The data →
________________________________________
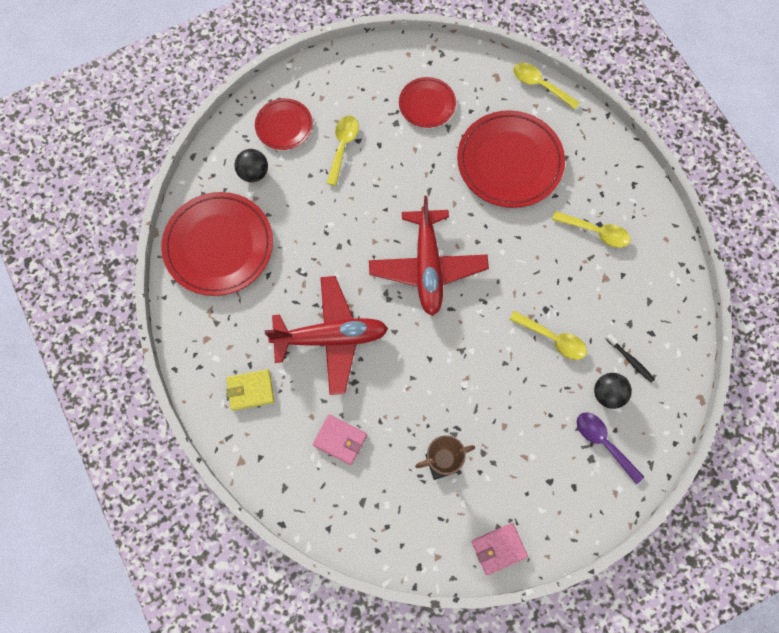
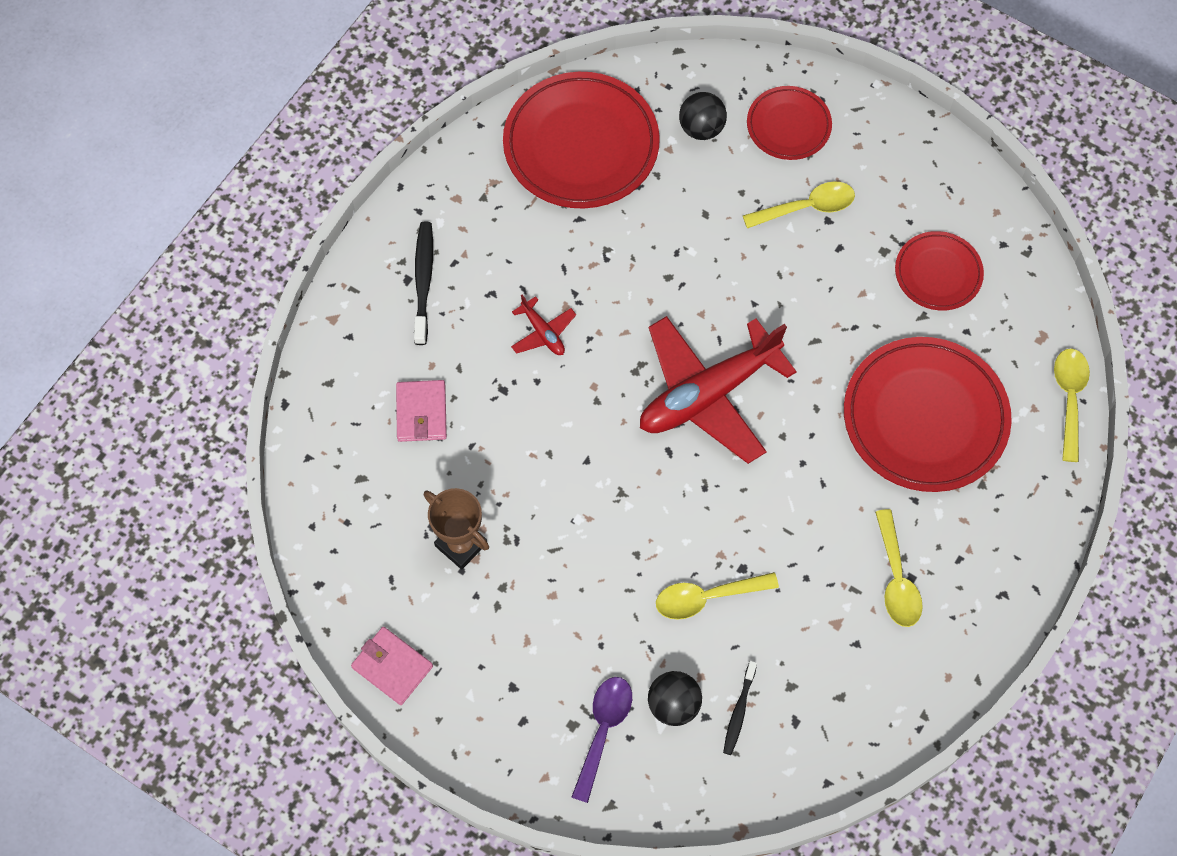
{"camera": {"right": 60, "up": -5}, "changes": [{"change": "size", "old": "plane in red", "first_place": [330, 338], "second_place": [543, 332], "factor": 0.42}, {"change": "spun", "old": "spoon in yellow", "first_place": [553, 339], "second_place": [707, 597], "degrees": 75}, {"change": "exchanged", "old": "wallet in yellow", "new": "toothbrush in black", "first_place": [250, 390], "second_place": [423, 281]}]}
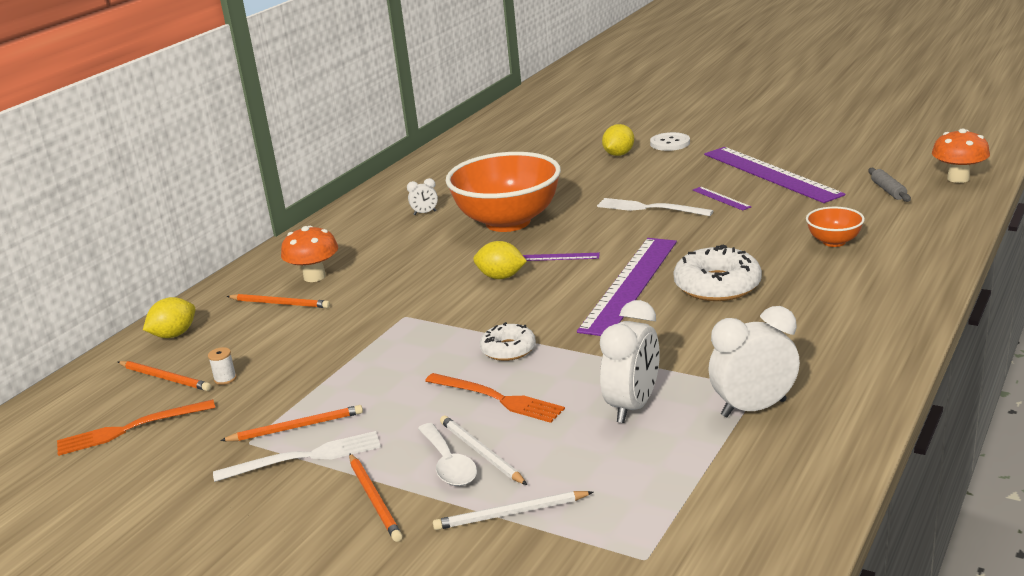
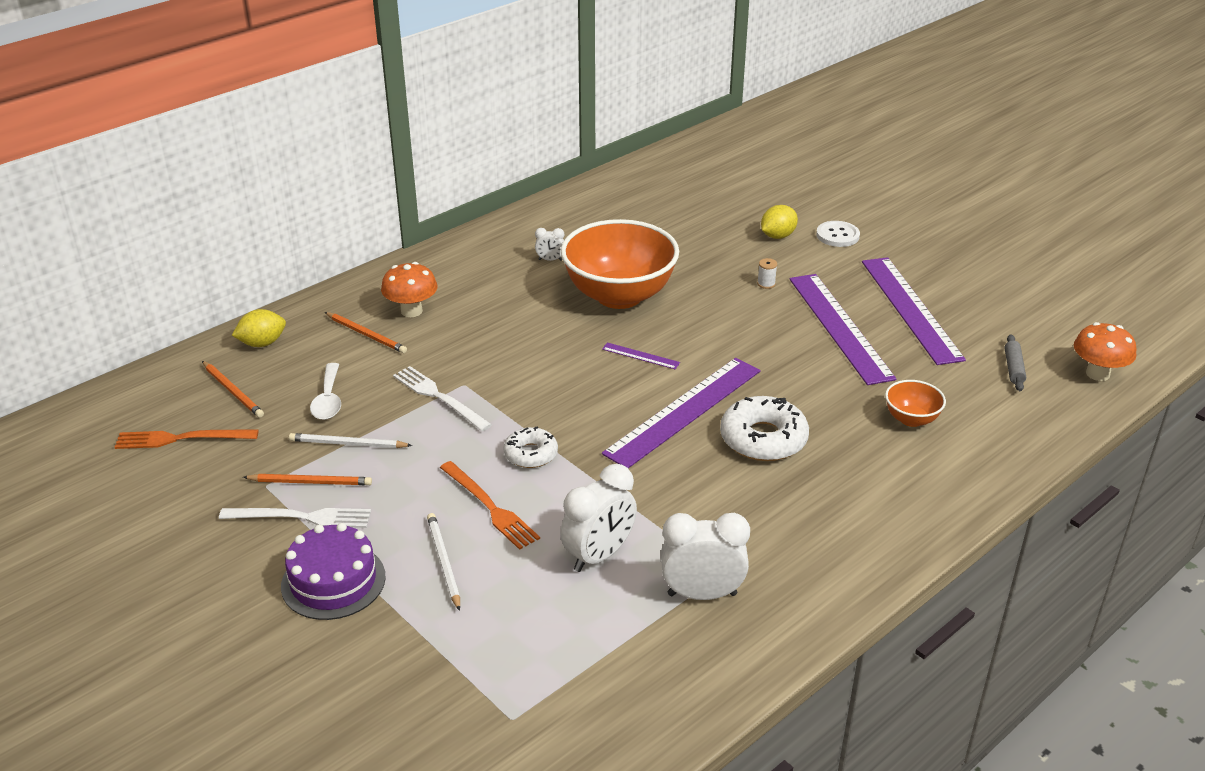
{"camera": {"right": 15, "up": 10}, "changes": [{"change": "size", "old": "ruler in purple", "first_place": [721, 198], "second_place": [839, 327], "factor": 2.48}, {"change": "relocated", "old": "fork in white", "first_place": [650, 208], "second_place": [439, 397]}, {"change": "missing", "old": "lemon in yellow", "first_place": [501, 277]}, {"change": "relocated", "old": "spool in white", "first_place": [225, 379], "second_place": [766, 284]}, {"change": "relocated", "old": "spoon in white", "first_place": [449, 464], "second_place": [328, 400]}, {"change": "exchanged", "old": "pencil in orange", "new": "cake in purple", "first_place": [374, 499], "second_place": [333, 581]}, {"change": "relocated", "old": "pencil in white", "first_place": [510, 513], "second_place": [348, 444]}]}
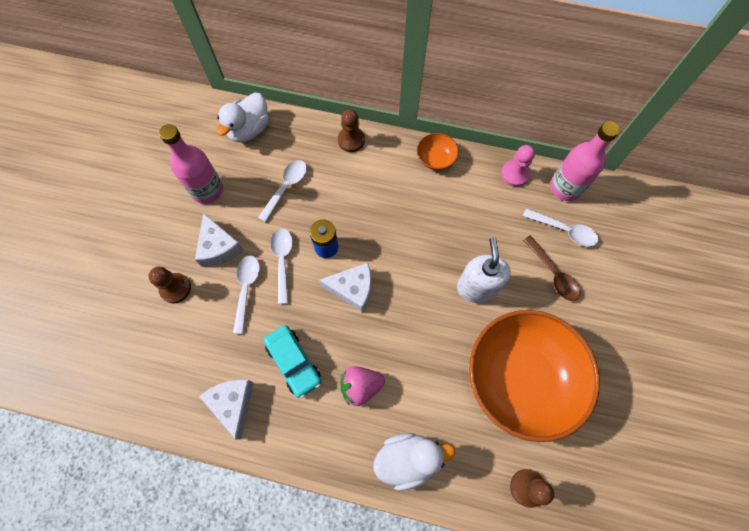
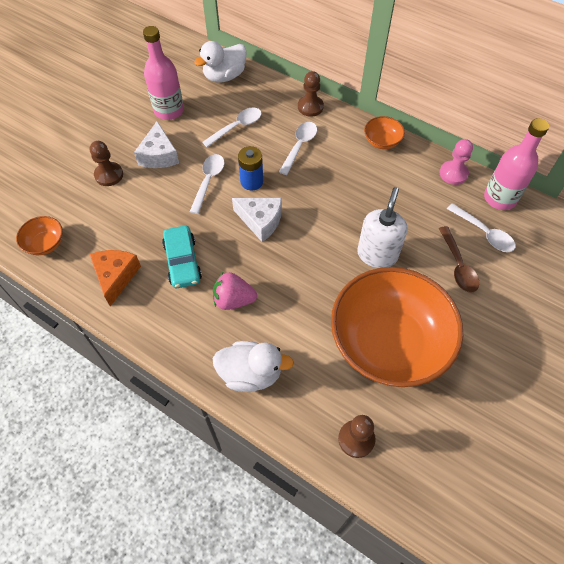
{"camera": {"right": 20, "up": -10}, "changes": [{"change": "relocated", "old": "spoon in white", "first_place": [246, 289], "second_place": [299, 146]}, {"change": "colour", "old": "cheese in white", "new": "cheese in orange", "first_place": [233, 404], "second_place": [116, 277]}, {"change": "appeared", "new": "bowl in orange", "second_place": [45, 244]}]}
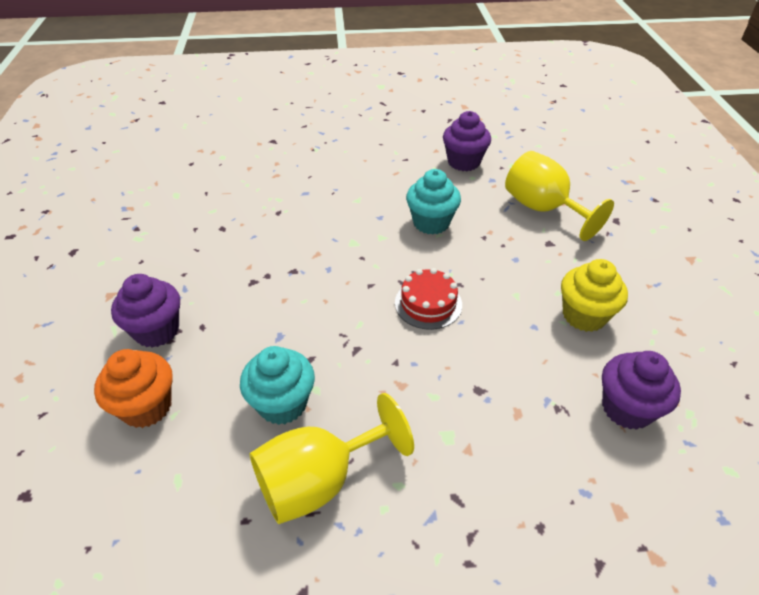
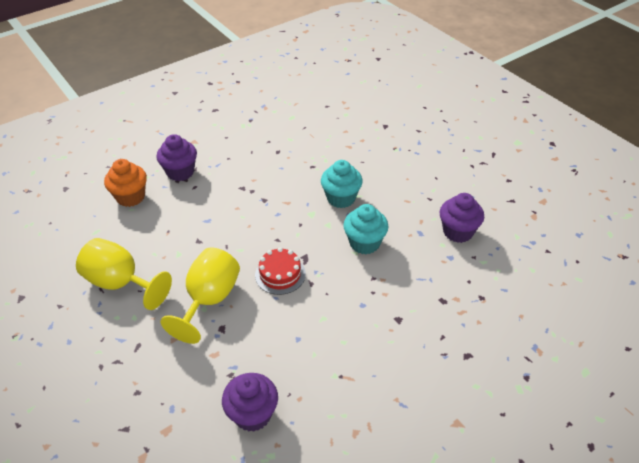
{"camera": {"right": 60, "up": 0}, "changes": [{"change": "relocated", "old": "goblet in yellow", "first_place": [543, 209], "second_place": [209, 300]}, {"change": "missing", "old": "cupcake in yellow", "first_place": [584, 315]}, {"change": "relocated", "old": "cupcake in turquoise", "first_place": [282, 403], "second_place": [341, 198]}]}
________________________________________
Your task → The expected output is the complete listing, word for word, without any picture.

Your response →
{"camera": {"right": 60, "up": -5}, "changes": [{"change": "size", "old": "plane in red", "first_place": [330, 338], "second_place": [543, 332], "factor": 0.42}, {"change": "spun", "old": "spoon in yellow", "first_place": [553, 339], "second_place": [707, 597], "degrees": 75}, {"change": "exchanged", "old": "wallet in yellow", "new": "toothbrush in black", "first_place": [250, 390], "second_place": [423, 281]}]}
{"camera": {"right": 15, "up": 10}, "changes": [{"change": "size", "old": "ruler in purple", "first_place": [721, 198], "second_place": [839, 327], "factor": 2.48}, {"change": "relocated", "old": "fork in white", "first_place": [650, 208], "second_place": [439, 397]}, {"change": "missing", "old": "lemon in yellow", "first_place": [501, 277]}, {"change": "relocated", "old": "spool in white", "first_place": [225, 379], "second_place": [766, 284]}, {"change": "relocated", "old": "spoon in white", "first_place": [449, 464], "second_place": [328, 400]}, {"change": "exchanged", "old": "pencil in orange", "new": "cake in purple", "first_place": [374, 499], "second_place": [333, 581]}, {"change": "relocated", "old": "pencil in white", "first_place": [510, 513], "second_place": [348, 444]}]}
{"camera": {"right": 20, "up": -10}, "changes": [{"change": "relocated", "old": "spoon in white", "first_place": [246, 289], "second_place": [299, 146]}, {"change": "colour", "old": "cheese in white", "new": "cheese in orange", "first_place": [233, 404], "second_place": [116, 277]}, {"change": "appeared", "new": "bowl in orange", "second_place": [45, 244]}]}
{"camera": {"right": 60, "up": 0}, "changes": [{"change": "relocated", "old": "goblet in yellow", "first_place": [543, 209], "second_place": [209, 300]}, {"change": "missing", "old": "cupcake in yellow", "first_place": [584, 315]}, {"change": "relocated", "old": "cupcake in turquoise", "first_place": [282, 403], "second_place": [341, 198]}]}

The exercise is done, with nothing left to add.